* [Exercise requirements] In this exercise, print only the lines of the records below from the one with "colour: Bauer (türkis)" through the one with "exchanged: Vase (schwarz)", inclusive. Pictures are not part of the copy.
'''
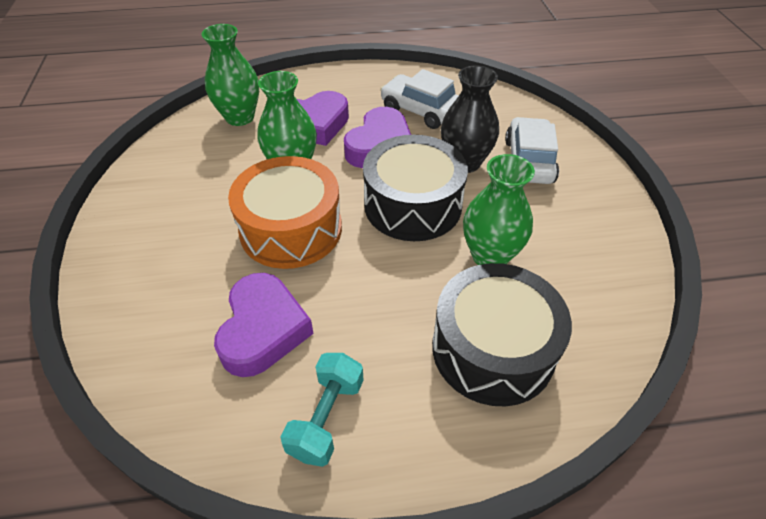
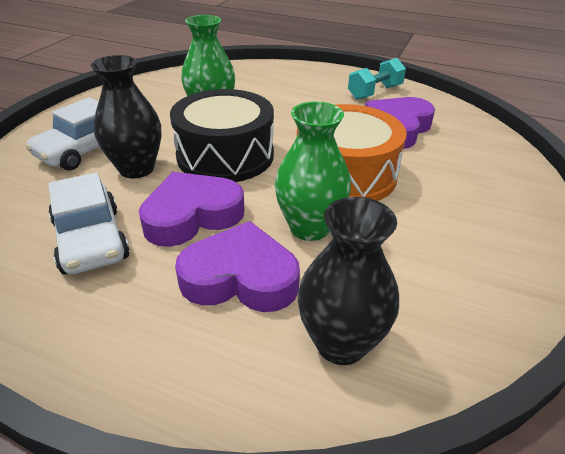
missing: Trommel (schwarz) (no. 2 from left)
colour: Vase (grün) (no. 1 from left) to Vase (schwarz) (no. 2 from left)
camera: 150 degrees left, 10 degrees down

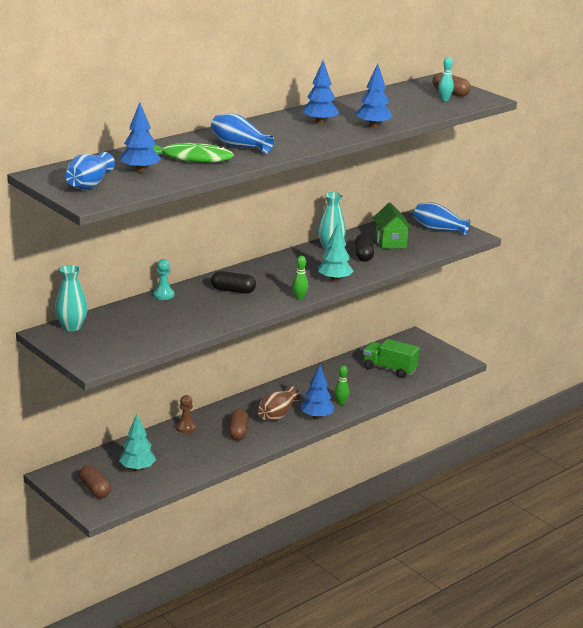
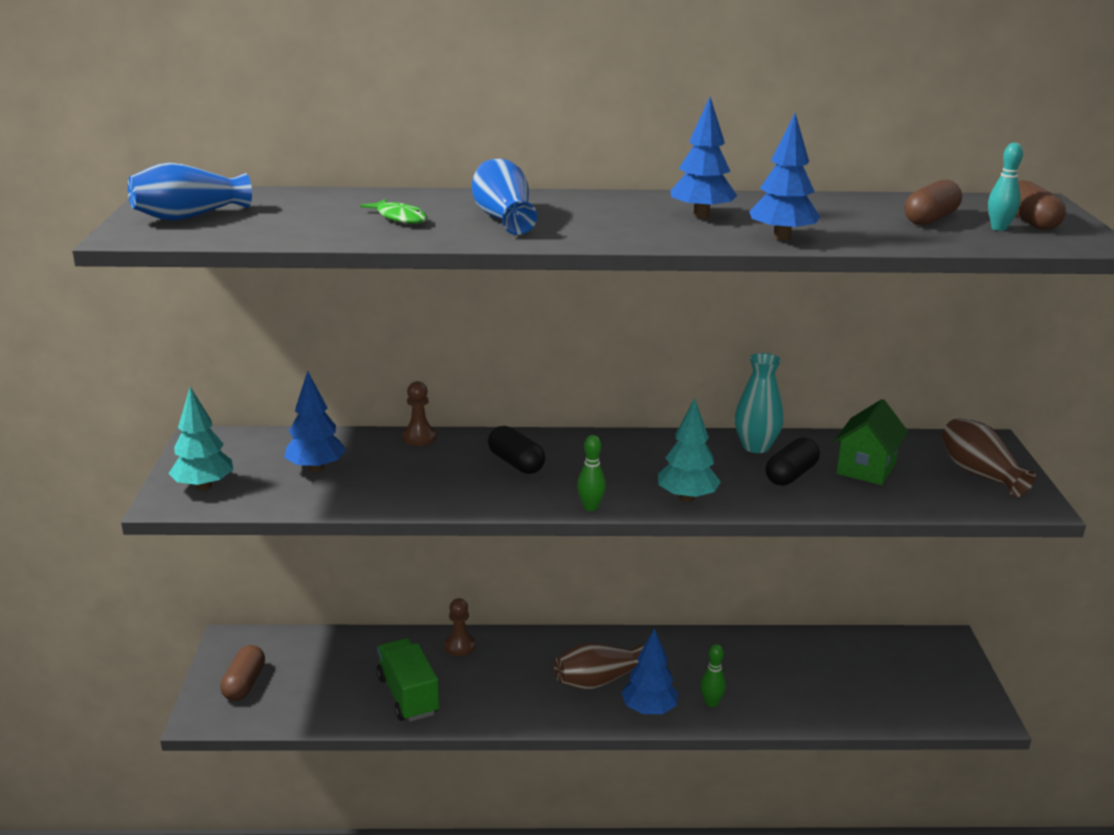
missing: Vase (türkis) (no. 1 from left)
relocated: Baum (türkis) (no. 1 from left); Baum (blau) (no. 1 from left); Kapsel (braun) (no. 2 from left); Lastwagen (grün)
colour: Bauer (türkis) to Bauer (braun) (no. 1 from left); Vase (blau) (no. 3 from left) to Vase (braun) (no. 2 from left)
size: Fisch (grün) x0.55
camera: 40 degrees right, 0 degrees up

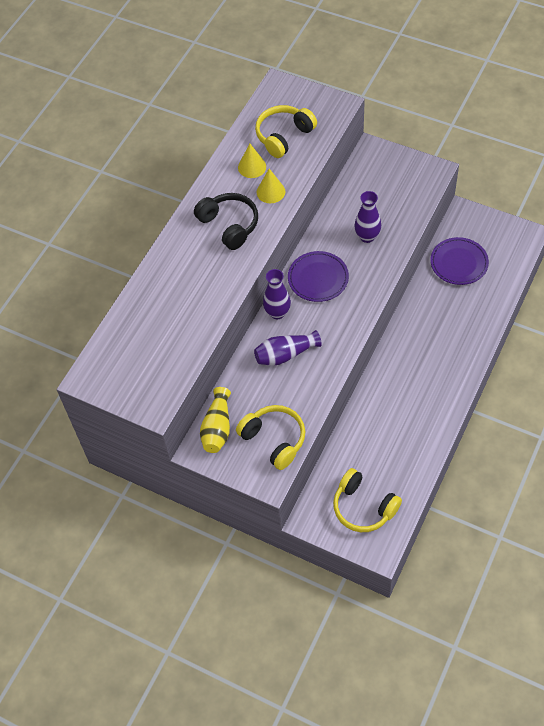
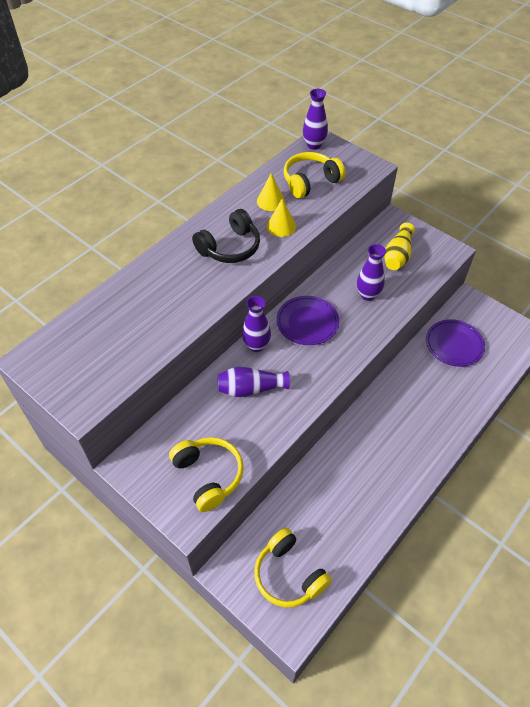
appeared: Vase (lila) (no. 3 from left)
relocated: Vase (gelb)
spun: Kopfhörer (schwarz) 75 degrees clockwise
camera: 10 degrees right, 5 degrees down

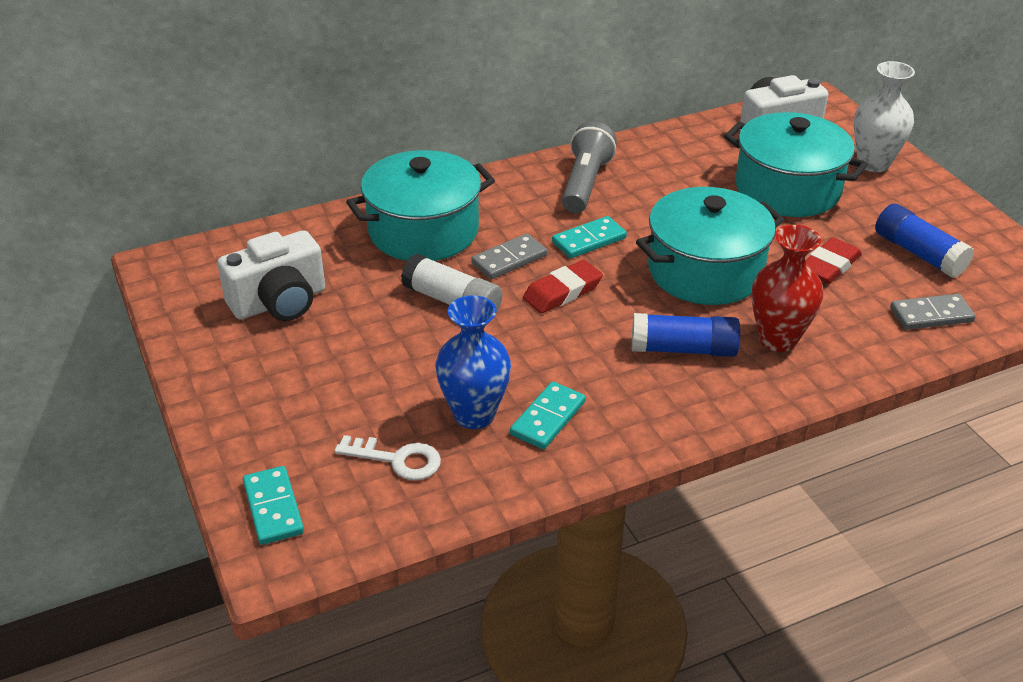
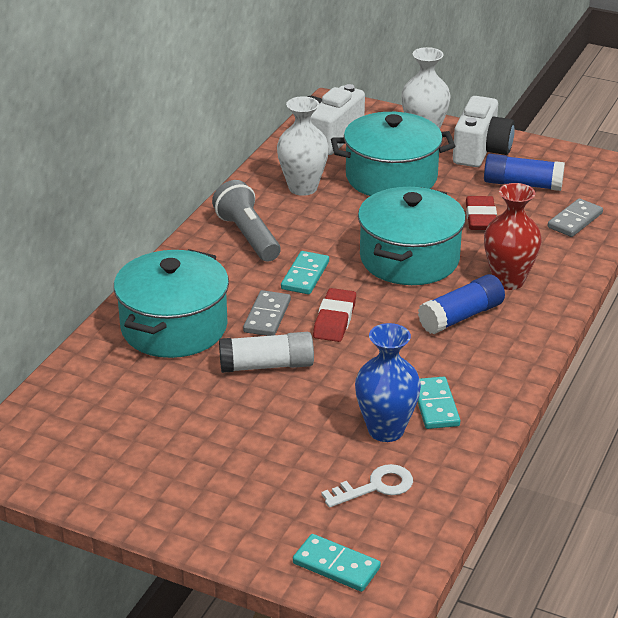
appeared: Vase (weiß) (no. 1 from left)
relocated: Kamera (weiß) (no. 1 from left in the first image) to Kamera (weiß) (no. 2 from left)
camera: 40 degrees left, 5 degrees down

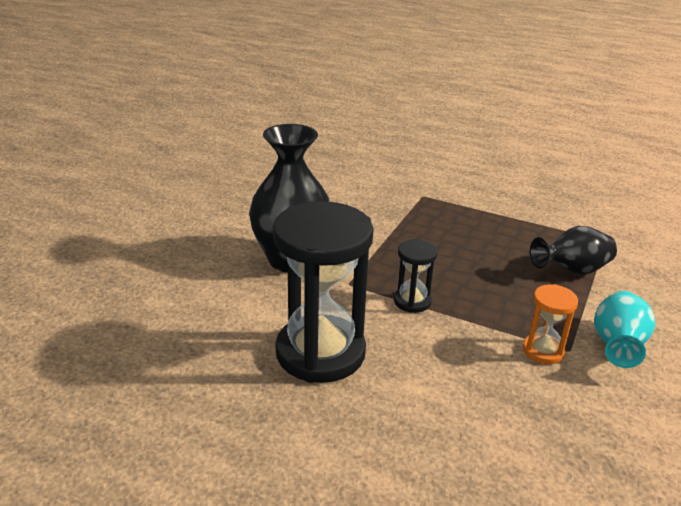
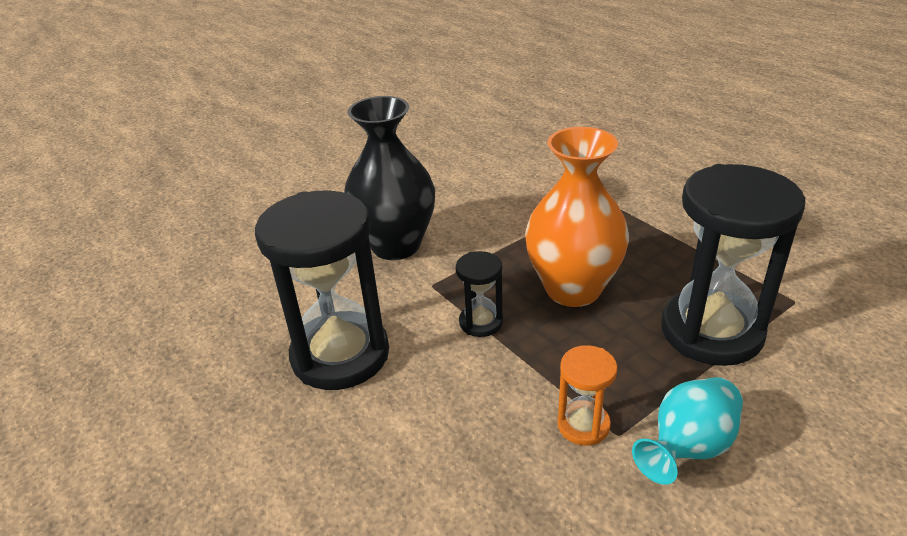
appeared: Vase (orange)
exchanged: Vase (schwarz) (no. 2 from left) to Sanduhr (schwarz) (no. 3 from left)
camera: 30 degrees right, 5 degrees up

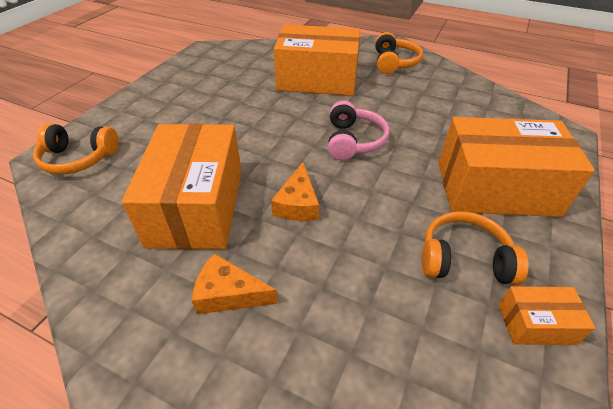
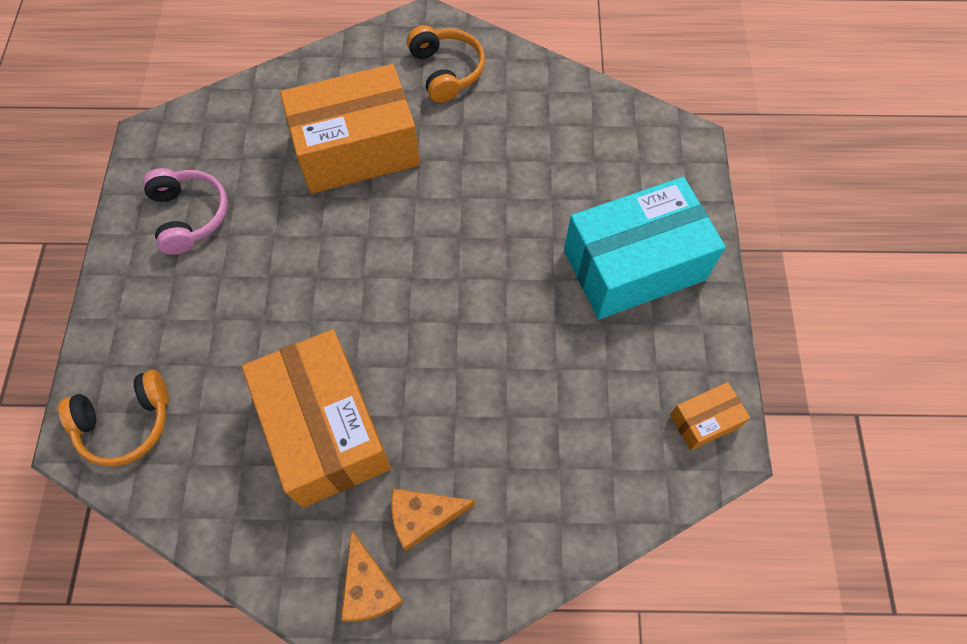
missing: Kopfhörer (orange) (no. 3 from left)
relocated: Käse (orange) (no. 2 from left in the first image) to Käse (orange) (no. 1 from left); Kopfhörer (rosa)
colour: Schachtel (orange) (no. 3 from left) to Schachtel (türkis)
camera: 25 degrees left, 20 degrees up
'''
* [Reply]
colour: Bauer (türkis) to Bauer (braun) (no. 1 from left); Vase (blau) (no. 3 from left) to Vase (braun) (no. 2 from left)
size: Fisch (grün) x0.55
camera: 40 degrees right, 0 degrees up

appeared: Vase (lila) (no. 3 from left)
relocated: Vase (gelb)
spun: Kopfhörer (schwarz) 75 degrees clockwise
camera: 10 degrees right, 5 degrees down

appeared: Vase (weiß) (no. 1 from left)
relocated: Kamera (weiß) (no. 1 from left in the first image) to Kamera (weiß) (no. 2 from left)
camera: 40 degrees left, 5 degrees down

appeared: Vase (orange)
exchanged: Vase (schwarz) (no. 2 from left) to Sanduhr (schwarz) (no. 3 from left)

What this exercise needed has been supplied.